▸ Given problem:
Count the lines in the rows below that contain the string "right", matching case exactly. Reply with the number only.

[Data excerpts]
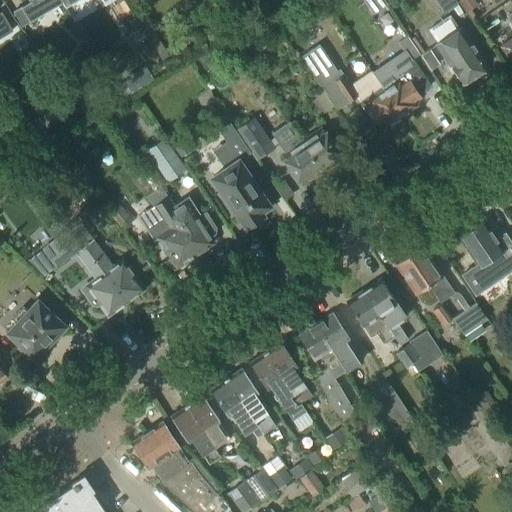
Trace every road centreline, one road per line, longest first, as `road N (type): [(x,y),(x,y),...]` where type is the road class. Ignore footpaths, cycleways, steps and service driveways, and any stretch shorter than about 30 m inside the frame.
road 1 (tertiary): [(511,123),(63,424)]
road 2 (residential): [(155,511),(63,424)]
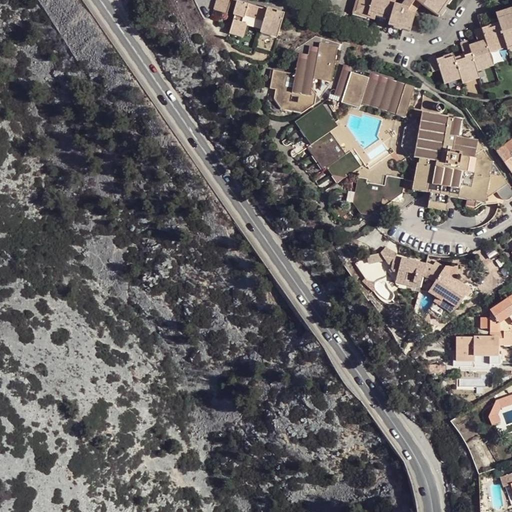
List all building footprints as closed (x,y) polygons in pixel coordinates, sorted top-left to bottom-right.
[(230,0),(217,0),(216,3),(214,10),(227,14),(230,0)] [(405,0),(401,6),(395,4),(395,0),(355,0),(352,13),(374,21),(375,17),(389,21),(388,26),(410,32),(415,14),(414,13),(409,12),(409,9),(415,1),(419,4),(435,15),(441,7),(444,10),(448,5),(440,0),(405,0)] [(271,33),(270,35),(277,38),(284,13),(267,8),(267,10),(238,1),(229,35),(242,39),(246,24),(242,23),(243,18),(244,18),(245,15),(263,21),(261,29),(271,33)] [(419,4),(415,1),(409,9),(409,12),(414,13),(414,11),(419,4)] [(442,14),(444,10),(441,7),(435,15),(439,18),(442,14)] [(511,16),(511,12),(496,17),(498,23),(488,26),(484,13),(477,16),(481,29),(474,31),(478,44),(469,46),(467,41),(460,43),(464,56),(454,59),(453,54),(436,59),(435,57),(428,60),(432,73),(439,70),(444,84),(451,82),(450,79),(459,76),(460,79),(461,80),(471,77),(472,80),(479,78),(477,70),(484,68),(483,65),(492,62),(489,52),(496,50),(495,48),(505,45),(505,46),(511,43),(511,16)] [(295,74),(277,71),(274,89),(275,90),(279,90),(278,100),(284,101),(282,110),(301,113),(320,101),(312,88),(313,79),(315,70),(333,73),(337,49),(319,46),(319,47),(318,50),(309,49),(308,55),(307,58),(298,56),(295,74)] [(351,72),(352,70),(343,67),(336,87),(346,90),(344,94),(361,100),(363,95),(407,110),(413,90),(369,76),(369,78),(368,81),(350,75),(351,72)] [(331,82),(333,73),(315,70),(313,79),(331,82)] [(369,78),(351,72),(350,75),(368,81),(369,78)] [(370,73),(369,76),(413,90),(414,88),(370,73)] [(405,118),(407,110),(363,95),(361,100),(344,94),(346,90),(336,87),(334,95),(343,98),(341,103),(359,109),(360,104),(405,118)] [(430,193),(448,196),(485,202),(486,198),(496,192),(501,199),(502,199),(505,200),(508,199),(509,198),(510,197),(511,195),(511,194),(511,191),(507,184),(463,120),(433,92),(424,92),(420,109),(423,110),(414,159),(418,159),(412,190),(430,193)] [(274,99),(282,110),(284,101),(278,100),(274,99)] [(321,103),(301,118),(317,140),(314,142),(330,165),(333,163),(343,178),(364,165),(321,103)] [(317,140),(301,118),(294,122),(310,145),(307,147),(323,170),(326,168),(332,176),(343,178),(333,163),(330,165),(314,142),(317,140)] [(511,140),(496,151),(511,173),(511,140)] [(394,199),(402,194),(404,179),(405,176),(397,165),(386,172),(386,176),(368,173),(368,170),(366,167),(359,171),(355,193),(353,203),(380,208),(382,199),(391,201),(391,199),(394,199)] [(346,202),(353,203),(355,193),(348,192),(346,202)] [(447,205),(448,196),(430,193),(428,202),(427,208),(446,211),(447,205)] [(400,202),(402,194),(394,199),(391,199),(391,201),(400,202)] [(369,216),(380,208),(353,203),(360,214),(369,216)] [(423,276),(426,265),(426,264),(394,256),(395,253),(385,248),(381,253),(388,264),(391,265),(391,268),(393,272),(398,273),(397,278),(398,278),(413,282),(411,288),(419,290),(423,276)] [(441,272),(426,265),(423,276),(435,282),(441,272)] [(430,291),(443,299),(458,308),(470,290),(442,271),(441,272),(435,282),(430,291)] [(401,285),(411,288),(413,282),(398,278),(401,285)] [(442,301),(443,299),(430,291),(428,293),(442,301)] [(492,338),(456,337),(456,361),(475,361),(475,356),(490,356),(490,365),(501,365),(501,356),(499,356),(499,346),(511,345),(511,332),(499,332),(498,323),(508,317),(511,321),(511,295),(490,311),(490,318),(480,318),(481,329),(490,329),(490,332),(491,332),(492,338)] [(511,404),(511,394),(498,400),(501,409),(511,404)] [(501,409),(498,400),(495,401),(489,418),(498,415),(501,409)] [(498,415),(489,418),(492,425),(501,422),(498,415)] [(500,478),(503,487),(511,484),(511,483),(511,477),(511,474),(500,478)]
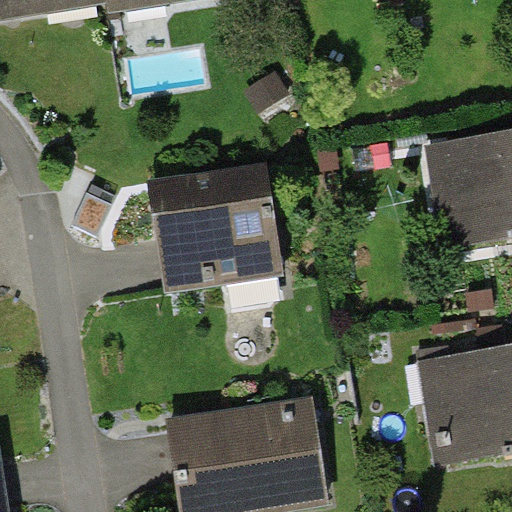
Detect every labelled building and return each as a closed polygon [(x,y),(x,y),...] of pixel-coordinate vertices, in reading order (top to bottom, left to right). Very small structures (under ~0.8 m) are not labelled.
[(0,0),(0,25),(164,0),(0,0)] [(511,132),(430,146),(447,248),(511,237),(511,132)] [(131,184),(147,297),(266,279),(249,167),(131,184)] [(511,350),(412,365),(421,433),(443,431),(446,457),(511,447),(511,350)] [(297,403),(151,425),(163,511),(299,511),(313,510),(297,403)]
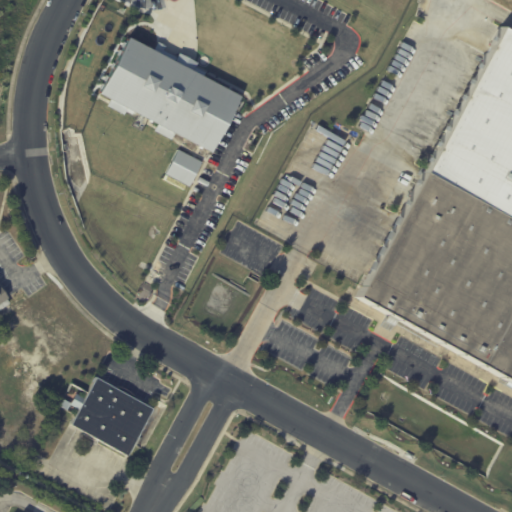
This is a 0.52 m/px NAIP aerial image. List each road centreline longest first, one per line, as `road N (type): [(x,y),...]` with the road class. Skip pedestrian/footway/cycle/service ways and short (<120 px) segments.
road 1 (residential): [(459,511),(140,332),(85,284),(49,225),(30,155),(33,81),(63,0)]
road 2 (residential): [(148,511),(223,381)]
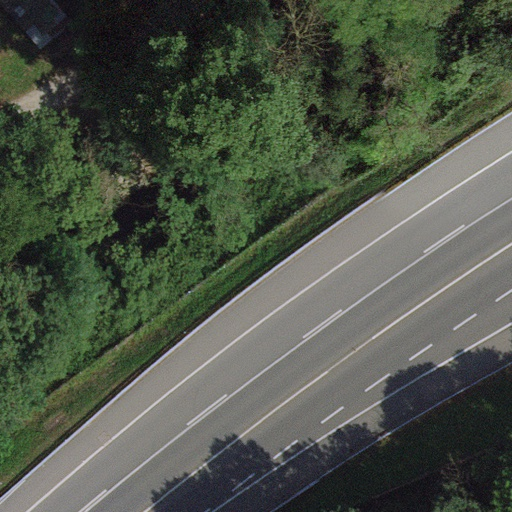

▸ Completed exercise:
2